*** Input for this task ***
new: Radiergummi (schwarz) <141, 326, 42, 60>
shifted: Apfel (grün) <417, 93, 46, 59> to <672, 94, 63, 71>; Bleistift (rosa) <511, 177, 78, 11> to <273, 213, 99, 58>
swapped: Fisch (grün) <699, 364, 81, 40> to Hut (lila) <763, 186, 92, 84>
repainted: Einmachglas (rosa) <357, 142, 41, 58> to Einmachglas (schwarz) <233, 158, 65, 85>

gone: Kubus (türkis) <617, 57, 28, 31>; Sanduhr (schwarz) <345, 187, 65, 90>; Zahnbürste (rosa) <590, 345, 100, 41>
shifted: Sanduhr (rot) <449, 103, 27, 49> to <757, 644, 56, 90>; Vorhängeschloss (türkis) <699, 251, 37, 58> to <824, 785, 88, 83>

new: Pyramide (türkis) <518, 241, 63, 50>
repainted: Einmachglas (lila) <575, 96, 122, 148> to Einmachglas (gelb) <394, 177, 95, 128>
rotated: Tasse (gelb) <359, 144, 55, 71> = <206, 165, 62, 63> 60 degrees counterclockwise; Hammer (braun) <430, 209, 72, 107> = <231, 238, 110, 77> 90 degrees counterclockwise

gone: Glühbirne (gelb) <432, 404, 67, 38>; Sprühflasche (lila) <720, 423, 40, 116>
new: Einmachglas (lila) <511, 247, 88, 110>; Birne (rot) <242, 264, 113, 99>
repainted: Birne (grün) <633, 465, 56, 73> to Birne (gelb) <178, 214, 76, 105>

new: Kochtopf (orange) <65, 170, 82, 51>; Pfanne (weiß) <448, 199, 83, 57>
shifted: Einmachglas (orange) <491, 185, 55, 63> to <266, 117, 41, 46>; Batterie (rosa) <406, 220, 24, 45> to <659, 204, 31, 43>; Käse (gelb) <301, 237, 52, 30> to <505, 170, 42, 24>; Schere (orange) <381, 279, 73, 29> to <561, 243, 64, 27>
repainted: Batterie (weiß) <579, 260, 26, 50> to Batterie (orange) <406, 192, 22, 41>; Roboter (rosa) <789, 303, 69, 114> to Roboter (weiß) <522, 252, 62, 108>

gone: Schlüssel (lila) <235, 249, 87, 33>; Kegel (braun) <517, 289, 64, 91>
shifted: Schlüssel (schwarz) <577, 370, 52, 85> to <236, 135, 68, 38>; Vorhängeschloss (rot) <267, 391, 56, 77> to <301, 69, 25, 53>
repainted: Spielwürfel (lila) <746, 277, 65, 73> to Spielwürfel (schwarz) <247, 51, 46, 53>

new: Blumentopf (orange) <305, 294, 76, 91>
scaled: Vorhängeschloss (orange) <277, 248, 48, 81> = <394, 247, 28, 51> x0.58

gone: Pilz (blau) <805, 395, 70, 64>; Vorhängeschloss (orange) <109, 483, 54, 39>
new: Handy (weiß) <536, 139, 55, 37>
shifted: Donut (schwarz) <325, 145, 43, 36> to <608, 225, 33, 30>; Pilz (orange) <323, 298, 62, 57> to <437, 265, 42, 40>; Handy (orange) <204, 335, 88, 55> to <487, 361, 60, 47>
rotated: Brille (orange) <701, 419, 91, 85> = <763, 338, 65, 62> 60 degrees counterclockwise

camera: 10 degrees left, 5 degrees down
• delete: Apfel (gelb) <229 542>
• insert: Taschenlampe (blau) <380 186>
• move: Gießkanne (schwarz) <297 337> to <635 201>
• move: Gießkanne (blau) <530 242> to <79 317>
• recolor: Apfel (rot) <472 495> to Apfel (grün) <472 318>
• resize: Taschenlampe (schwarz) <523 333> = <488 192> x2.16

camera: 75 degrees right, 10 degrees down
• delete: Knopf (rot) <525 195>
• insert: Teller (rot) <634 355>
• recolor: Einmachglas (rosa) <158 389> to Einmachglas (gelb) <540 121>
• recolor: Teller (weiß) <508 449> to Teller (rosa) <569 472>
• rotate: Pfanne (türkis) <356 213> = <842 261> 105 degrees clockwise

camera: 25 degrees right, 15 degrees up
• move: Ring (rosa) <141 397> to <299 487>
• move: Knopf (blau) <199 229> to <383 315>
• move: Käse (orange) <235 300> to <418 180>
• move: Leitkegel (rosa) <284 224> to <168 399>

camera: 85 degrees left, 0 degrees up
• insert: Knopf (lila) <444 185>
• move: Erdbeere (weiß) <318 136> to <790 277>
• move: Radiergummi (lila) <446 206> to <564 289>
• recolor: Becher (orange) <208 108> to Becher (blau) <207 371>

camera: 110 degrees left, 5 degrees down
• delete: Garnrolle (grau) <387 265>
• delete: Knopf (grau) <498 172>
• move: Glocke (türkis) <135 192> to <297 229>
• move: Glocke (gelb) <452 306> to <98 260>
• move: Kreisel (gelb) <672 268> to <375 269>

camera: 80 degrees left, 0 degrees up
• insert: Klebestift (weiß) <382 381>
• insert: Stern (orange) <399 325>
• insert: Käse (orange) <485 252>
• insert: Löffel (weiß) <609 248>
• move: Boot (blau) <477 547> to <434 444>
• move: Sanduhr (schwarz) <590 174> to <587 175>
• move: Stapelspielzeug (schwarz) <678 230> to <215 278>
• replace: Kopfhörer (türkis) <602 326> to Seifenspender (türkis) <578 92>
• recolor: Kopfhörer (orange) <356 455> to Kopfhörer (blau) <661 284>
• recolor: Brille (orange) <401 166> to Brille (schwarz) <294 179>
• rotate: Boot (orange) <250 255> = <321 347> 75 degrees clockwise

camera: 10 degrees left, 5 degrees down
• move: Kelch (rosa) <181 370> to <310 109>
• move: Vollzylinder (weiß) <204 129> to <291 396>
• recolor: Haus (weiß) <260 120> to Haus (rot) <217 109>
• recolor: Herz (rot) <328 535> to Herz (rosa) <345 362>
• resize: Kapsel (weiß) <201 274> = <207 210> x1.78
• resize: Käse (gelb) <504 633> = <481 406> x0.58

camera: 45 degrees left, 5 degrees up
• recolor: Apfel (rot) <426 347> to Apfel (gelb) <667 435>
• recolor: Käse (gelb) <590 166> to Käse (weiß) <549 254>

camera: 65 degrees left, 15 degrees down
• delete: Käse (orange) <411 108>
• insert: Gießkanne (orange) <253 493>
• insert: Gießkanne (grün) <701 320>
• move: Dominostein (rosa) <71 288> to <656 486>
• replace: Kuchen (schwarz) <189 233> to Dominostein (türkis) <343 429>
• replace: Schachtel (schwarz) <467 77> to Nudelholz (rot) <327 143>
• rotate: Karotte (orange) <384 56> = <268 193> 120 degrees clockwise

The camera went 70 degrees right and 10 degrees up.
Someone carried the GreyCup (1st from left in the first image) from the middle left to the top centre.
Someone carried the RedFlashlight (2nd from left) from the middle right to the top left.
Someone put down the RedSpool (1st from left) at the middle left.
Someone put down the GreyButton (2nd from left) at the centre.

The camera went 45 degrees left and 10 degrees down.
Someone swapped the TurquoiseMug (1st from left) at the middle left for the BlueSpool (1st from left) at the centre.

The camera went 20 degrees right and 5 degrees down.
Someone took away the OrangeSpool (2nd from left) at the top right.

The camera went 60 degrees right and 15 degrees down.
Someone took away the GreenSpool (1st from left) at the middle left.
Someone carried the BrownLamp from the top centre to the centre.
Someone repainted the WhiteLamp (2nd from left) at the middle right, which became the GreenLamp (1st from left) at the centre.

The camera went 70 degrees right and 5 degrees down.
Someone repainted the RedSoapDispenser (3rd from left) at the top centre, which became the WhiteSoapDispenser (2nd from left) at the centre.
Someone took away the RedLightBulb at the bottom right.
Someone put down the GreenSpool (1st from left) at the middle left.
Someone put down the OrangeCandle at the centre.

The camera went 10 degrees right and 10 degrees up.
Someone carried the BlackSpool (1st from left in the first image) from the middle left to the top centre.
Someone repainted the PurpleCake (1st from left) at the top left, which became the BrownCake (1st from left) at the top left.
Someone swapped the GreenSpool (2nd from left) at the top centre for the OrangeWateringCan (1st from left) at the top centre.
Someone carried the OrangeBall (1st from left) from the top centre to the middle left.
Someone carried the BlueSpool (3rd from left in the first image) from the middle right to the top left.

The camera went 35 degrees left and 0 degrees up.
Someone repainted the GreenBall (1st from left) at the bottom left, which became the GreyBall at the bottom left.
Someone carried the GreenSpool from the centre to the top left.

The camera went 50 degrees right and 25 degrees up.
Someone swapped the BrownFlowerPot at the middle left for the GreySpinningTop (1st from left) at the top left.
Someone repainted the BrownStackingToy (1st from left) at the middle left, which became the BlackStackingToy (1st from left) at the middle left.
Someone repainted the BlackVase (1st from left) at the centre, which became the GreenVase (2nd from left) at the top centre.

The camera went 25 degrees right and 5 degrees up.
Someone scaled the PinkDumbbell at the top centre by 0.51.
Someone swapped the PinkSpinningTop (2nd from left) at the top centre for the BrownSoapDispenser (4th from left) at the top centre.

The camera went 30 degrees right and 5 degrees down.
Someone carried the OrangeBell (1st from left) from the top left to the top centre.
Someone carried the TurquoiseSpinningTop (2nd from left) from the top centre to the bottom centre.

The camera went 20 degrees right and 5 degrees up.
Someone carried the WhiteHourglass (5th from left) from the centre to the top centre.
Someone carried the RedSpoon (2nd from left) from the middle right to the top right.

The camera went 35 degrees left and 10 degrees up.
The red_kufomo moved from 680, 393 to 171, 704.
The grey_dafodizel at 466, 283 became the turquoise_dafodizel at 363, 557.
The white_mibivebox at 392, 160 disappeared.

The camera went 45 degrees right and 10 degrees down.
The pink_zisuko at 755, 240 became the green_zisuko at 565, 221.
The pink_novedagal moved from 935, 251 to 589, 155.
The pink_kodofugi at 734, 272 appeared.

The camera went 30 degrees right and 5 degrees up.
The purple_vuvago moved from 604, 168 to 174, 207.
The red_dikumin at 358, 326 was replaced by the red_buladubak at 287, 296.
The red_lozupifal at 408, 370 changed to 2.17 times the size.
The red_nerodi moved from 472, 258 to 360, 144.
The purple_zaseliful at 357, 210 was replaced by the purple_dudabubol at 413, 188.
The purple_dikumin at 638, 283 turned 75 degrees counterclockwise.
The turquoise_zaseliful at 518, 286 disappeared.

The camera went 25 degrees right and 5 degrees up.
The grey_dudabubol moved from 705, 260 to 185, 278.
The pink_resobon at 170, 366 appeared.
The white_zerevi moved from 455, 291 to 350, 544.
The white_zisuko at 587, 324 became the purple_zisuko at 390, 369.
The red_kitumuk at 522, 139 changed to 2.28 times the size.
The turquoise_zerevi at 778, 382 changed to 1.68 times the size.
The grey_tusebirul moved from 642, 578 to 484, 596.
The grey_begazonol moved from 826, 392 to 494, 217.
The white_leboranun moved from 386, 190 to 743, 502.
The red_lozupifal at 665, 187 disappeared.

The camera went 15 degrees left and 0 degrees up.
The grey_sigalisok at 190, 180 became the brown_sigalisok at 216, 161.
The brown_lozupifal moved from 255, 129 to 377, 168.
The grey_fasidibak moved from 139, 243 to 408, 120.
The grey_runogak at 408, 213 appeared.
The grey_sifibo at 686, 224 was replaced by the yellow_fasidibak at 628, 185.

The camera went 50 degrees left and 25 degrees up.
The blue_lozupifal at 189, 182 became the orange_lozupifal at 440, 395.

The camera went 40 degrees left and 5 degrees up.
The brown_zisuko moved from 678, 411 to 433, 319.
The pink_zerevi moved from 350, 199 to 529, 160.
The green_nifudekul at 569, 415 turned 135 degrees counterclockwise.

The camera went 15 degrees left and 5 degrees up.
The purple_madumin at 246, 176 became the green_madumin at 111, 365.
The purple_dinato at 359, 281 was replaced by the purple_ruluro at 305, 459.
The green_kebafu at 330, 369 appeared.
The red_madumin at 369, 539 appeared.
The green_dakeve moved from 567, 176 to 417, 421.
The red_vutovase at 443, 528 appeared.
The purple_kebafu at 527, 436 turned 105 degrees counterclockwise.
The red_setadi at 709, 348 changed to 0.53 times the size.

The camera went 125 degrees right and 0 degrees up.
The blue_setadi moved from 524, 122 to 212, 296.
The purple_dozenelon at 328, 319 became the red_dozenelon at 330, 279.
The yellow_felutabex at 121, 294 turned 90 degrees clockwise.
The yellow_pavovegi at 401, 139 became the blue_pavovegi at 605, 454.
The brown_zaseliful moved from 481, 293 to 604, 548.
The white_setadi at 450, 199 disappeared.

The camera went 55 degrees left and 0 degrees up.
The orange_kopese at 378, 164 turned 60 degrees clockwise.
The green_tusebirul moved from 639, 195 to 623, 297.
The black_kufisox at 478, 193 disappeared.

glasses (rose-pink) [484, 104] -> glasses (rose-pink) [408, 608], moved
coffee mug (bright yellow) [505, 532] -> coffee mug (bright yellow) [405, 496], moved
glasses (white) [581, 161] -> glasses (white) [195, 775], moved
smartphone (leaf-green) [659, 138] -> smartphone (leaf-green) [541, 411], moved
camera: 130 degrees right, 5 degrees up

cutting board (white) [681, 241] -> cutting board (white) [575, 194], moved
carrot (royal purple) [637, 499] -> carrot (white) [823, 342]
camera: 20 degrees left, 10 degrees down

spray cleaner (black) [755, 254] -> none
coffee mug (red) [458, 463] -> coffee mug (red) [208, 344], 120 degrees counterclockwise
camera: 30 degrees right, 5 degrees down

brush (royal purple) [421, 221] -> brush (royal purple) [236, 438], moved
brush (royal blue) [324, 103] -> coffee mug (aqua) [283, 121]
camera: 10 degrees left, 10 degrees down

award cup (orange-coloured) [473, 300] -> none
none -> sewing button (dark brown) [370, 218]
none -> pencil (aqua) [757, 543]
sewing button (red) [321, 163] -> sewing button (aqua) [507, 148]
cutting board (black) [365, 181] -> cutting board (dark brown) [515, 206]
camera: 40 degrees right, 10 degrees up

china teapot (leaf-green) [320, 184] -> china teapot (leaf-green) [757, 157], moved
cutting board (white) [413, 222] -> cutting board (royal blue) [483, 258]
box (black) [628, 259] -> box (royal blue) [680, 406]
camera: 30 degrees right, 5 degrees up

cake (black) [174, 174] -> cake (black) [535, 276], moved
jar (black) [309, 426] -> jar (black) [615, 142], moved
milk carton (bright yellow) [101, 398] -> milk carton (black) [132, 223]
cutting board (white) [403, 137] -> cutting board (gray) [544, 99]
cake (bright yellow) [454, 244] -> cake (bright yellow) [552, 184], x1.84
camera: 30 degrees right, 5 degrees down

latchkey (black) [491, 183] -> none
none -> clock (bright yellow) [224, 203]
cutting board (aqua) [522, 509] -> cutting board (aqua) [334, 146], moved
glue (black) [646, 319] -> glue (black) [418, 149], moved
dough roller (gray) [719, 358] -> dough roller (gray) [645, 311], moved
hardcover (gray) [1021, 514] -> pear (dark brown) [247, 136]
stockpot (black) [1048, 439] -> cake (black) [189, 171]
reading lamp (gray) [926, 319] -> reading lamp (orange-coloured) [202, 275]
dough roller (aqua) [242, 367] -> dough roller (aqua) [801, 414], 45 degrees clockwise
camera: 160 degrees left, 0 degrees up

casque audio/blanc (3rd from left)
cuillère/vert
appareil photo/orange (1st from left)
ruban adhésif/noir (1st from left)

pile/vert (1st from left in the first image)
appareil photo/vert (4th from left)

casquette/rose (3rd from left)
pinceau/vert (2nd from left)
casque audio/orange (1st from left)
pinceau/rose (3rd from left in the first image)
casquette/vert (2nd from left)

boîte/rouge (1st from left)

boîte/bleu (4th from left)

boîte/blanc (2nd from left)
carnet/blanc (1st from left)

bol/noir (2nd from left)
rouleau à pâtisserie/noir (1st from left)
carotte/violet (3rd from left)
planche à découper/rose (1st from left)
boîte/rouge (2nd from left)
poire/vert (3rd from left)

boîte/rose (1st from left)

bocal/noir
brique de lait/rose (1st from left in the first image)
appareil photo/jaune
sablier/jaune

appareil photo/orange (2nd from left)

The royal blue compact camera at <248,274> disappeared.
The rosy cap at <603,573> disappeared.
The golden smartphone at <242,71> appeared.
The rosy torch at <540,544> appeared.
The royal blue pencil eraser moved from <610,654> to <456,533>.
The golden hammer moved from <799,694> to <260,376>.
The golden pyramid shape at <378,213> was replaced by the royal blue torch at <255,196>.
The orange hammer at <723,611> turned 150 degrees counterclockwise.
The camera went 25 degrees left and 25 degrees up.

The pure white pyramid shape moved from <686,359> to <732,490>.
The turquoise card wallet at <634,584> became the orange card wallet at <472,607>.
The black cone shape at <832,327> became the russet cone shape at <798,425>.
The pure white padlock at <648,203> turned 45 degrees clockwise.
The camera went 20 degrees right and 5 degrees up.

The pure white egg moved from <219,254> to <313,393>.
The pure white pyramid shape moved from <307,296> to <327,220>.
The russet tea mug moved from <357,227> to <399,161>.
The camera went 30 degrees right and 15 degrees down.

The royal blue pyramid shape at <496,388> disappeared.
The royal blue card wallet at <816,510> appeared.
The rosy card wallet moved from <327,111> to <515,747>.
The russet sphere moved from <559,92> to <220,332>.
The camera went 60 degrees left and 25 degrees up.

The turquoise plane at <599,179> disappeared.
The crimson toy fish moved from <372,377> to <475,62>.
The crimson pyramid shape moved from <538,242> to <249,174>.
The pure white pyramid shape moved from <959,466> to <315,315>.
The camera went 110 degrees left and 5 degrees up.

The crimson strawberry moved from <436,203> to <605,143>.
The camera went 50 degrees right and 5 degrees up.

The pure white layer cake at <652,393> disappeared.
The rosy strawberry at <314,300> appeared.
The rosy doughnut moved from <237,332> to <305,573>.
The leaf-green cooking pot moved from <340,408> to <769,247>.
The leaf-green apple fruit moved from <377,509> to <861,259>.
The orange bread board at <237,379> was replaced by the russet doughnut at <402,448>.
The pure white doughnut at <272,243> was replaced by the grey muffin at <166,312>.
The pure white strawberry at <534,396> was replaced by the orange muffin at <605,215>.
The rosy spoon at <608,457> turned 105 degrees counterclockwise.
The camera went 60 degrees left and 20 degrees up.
*** End of Input for this task ***
**About this exercise:** With the first line of the material as the start and the line containing "swapped: Fisch (grün)" as the end, repeat that span exactly and add nothing.

**Response to this exercise:**
new: Radiergummi (schwarz) <141, 326, 42, 60>
shifted: Apfel (grün) <417, 93, 46, 59> to <672, 94, 63, 71>; Bleistift (rosa) <511, 177, 78, 11> to <273, 213, 99, 58>
swapped: Fisch (grün) <699, 364, 81, 40> to Hut (lila) <763, 186, 92, 84>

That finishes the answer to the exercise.